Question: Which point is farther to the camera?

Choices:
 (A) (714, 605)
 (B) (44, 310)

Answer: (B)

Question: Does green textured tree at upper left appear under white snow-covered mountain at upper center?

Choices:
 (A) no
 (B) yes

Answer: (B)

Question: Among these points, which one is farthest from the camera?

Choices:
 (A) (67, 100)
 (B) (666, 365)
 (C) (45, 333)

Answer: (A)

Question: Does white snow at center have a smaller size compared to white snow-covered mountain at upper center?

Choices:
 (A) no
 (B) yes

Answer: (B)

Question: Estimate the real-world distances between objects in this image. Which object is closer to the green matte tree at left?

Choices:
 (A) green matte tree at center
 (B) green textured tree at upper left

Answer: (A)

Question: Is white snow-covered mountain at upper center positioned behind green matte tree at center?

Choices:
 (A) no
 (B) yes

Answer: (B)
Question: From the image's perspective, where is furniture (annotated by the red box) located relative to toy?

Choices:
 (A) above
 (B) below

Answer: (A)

_What is expected:_
Extract every line of the entries above that contains the word "center".

_Result:_
Question: Does green textured tree at upper left appear under white snow-covered mountain at upper center?
Question: Does white snow at center have a smaller size compared to white snow-covered mountain at upper center?
 (A) green matte tree at center
Question: Is white snow-covered mountain at upper center positioned behind green matte tree at center?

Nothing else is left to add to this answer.